Stored items
## Begin

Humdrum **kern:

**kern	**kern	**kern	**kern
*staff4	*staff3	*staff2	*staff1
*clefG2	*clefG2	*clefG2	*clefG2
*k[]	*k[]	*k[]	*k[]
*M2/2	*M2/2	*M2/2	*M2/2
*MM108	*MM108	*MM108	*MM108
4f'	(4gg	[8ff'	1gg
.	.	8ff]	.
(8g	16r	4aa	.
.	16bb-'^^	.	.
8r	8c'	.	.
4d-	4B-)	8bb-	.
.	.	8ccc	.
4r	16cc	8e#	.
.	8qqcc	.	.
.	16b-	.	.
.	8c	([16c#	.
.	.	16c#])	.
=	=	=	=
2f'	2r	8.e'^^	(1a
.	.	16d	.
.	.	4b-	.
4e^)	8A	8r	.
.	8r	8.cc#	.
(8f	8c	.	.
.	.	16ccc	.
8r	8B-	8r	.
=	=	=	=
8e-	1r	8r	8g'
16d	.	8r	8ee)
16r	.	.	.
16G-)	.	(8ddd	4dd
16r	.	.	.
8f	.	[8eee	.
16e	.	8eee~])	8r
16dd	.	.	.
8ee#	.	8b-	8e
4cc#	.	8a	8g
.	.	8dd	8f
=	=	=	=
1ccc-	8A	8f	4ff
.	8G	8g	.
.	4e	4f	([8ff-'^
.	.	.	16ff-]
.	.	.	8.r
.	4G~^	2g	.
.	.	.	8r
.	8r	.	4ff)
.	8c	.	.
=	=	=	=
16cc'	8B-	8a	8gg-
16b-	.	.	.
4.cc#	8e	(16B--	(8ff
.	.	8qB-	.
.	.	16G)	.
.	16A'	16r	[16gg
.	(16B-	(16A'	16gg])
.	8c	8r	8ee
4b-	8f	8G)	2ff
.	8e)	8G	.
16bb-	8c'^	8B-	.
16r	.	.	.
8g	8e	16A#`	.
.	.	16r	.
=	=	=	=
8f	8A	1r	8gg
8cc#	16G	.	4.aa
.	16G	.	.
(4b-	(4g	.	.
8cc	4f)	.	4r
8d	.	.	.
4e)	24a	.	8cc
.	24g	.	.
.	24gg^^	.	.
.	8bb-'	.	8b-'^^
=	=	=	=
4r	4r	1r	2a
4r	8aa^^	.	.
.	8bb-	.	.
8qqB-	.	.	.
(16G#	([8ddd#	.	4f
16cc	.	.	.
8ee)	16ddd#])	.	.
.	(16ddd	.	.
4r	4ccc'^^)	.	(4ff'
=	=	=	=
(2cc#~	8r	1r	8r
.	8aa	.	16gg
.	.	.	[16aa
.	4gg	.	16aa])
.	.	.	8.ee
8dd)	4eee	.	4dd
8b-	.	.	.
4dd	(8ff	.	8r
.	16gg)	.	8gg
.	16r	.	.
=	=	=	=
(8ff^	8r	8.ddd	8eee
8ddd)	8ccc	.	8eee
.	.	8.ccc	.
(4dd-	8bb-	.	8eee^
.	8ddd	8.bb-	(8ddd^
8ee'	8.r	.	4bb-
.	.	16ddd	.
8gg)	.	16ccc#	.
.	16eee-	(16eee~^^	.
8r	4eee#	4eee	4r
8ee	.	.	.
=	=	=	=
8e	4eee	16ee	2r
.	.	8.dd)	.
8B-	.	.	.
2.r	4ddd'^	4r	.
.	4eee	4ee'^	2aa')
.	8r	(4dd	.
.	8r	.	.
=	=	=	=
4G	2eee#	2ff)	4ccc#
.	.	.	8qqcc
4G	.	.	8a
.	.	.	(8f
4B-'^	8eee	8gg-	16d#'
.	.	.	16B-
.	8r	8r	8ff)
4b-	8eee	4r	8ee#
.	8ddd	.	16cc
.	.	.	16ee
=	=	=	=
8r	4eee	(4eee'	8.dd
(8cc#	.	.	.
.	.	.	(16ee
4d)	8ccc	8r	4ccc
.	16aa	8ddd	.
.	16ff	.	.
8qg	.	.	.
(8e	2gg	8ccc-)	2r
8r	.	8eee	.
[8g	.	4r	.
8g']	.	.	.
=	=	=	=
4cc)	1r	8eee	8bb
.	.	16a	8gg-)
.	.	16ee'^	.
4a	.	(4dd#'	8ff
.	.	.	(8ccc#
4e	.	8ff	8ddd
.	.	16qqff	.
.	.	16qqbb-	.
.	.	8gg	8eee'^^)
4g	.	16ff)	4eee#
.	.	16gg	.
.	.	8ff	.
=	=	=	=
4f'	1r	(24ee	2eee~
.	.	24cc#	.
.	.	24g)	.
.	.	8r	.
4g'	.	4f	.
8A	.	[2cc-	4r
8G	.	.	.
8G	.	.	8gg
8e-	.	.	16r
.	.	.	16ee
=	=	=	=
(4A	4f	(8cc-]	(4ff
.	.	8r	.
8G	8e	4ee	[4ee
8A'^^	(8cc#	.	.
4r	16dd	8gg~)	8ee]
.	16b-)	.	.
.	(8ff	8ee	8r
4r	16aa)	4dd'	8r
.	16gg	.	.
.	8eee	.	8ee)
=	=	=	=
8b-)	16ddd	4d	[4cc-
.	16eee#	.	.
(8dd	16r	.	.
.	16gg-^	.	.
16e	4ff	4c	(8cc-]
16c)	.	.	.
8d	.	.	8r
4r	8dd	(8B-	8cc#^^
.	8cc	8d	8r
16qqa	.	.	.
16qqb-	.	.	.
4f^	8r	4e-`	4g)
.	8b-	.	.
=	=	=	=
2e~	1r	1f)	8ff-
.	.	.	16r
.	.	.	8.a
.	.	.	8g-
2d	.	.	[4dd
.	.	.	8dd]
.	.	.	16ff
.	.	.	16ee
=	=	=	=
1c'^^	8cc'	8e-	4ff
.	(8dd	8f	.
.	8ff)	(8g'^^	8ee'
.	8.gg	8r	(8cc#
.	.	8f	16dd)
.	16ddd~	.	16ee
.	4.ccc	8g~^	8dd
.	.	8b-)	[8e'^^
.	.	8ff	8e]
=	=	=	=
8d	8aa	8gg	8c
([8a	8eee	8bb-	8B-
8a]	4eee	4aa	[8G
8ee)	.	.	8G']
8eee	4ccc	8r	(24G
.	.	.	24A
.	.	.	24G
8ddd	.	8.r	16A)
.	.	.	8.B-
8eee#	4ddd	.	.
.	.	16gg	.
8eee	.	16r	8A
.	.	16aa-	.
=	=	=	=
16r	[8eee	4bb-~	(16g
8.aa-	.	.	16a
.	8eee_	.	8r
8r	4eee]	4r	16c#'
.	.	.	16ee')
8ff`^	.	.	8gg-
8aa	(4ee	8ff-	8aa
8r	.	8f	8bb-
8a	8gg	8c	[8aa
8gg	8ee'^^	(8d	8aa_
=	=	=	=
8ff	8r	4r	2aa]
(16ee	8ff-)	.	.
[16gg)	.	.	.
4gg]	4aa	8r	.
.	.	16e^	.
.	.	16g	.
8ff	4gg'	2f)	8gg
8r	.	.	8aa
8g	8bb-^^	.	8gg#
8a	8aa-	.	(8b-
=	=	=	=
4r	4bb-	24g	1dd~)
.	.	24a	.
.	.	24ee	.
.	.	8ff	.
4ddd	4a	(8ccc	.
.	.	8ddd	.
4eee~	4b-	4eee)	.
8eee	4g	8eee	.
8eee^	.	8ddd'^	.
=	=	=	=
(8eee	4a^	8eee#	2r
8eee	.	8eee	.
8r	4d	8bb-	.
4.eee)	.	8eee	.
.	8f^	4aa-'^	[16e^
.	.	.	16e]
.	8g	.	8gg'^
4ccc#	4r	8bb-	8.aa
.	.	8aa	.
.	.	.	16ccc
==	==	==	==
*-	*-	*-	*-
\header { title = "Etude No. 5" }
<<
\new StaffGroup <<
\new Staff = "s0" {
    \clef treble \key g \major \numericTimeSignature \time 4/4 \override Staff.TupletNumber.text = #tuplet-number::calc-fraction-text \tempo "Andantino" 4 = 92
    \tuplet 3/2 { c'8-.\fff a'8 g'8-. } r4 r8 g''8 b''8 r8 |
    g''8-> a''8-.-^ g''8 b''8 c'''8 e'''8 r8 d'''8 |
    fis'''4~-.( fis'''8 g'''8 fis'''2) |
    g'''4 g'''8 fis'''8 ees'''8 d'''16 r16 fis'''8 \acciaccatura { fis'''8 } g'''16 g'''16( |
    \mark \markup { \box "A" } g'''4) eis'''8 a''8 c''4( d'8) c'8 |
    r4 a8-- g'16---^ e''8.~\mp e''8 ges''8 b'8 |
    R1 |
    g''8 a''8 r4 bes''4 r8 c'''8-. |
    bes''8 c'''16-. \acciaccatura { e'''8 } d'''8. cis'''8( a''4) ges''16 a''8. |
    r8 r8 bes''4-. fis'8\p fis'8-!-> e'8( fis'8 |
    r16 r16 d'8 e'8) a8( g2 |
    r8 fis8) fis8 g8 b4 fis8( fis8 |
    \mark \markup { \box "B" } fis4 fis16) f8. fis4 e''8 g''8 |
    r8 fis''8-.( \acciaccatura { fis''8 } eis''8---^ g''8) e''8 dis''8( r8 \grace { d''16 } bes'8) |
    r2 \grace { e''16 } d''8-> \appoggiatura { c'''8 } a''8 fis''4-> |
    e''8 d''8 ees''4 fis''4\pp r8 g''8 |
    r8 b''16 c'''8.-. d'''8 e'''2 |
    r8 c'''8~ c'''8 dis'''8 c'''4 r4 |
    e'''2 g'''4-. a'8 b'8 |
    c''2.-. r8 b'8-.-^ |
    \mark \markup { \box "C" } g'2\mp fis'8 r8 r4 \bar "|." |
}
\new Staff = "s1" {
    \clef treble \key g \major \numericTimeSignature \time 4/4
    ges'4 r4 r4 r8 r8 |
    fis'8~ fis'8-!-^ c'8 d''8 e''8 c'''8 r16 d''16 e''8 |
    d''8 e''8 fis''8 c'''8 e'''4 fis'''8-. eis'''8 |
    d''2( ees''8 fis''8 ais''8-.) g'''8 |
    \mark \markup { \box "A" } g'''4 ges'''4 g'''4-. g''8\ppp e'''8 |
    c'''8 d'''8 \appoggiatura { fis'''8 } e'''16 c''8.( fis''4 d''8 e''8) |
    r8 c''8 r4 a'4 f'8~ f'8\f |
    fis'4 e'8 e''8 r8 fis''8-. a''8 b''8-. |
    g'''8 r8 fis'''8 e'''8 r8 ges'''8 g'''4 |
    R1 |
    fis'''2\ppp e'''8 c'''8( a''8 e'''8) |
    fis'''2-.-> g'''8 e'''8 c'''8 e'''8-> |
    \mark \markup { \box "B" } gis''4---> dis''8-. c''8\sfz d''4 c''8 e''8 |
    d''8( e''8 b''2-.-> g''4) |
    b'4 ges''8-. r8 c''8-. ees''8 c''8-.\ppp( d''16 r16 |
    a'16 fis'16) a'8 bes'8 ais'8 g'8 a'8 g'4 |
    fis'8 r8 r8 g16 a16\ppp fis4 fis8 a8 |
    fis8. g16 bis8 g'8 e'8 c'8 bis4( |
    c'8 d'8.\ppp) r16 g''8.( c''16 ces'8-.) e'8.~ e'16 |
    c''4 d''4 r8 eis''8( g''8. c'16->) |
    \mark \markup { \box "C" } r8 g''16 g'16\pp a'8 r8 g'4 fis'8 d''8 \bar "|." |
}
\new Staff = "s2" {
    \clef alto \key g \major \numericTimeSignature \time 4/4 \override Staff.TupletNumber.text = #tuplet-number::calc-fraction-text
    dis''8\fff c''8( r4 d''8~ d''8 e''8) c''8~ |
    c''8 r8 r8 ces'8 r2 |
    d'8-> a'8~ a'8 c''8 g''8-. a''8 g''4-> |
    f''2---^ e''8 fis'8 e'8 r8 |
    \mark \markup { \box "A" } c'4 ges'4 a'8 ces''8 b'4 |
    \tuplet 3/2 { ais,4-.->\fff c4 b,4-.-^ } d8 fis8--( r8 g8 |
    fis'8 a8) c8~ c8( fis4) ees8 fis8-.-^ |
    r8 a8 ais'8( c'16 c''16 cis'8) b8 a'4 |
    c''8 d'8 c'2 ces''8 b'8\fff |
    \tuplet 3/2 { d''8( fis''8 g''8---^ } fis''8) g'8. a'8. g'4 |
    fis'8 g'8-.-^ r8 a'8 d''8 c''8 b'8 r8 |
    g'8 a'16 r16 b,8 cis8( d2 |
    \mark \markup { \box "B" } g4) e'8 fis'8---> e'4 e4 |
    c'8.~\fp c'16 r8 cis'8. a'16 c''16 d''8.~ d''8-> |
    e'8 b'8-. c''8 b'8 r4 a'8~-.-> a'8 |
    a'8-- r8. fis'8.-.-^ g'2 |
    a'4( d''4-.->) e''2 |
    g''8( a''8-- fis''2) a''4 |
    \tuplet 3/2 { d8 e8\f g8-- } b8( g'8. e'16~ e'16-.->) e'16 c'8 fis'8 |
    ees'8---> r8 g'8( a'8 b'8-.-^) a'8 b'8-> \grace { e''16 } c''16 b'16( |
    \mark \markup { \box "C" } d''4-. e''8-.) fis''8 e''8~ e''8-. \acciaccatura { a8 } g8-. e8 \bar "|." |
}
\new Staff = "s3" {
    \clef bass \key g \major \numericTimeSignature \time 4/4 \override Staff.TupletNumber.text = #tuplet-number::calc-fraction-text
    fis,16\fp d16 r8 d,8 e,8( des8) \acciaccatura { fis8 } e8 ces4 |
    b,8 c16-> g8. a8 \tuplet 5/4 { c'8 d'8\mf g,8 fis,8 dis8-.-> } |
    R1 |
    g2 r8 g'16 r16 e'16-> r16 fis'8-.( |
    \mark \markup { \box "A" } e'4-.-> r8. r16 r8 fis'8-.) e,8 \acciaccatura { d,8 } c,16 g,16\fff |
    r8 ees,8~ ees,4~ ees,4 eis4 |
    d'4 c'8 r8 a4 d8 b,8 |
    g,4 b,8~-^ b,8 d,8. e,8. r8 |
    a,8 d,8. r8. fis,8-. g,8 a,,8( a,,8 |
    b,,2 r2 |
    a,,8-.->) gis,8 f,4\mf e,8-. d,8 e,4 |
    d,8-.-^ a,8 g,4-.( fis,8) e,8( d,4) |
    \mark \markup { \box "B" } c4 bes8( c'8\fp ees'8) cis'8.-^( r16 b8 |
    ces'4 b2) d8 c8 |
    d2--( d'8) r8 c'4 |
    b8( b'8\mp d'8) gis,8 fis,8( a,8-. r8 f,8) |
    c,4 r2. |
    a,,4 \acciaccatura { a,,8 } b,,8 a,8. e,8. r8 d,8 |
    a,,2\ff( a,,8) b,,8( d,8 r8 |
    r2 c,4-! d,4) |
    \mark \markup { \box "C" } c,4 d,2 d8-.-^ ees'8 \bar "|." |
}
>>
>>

## End

Which lines in the stored items above contain the string "grace", with case counting? Pick out each such line and copy it in full.

    r8 fis''8-.( \acciaccatura { fis''8 } eis''8---^ g''8) e''8 dis''8( r8 \grace { d''16 } bes'8) |
    r2 \grace { e''16 } d''8-> \appoggiatura { c'''8 } a''8 fis''4-> |
    ees'8---> r8 g'8( a'8 b'8-.-^) a'8 b'8-> \grace { e''16 } c''16 b'16( |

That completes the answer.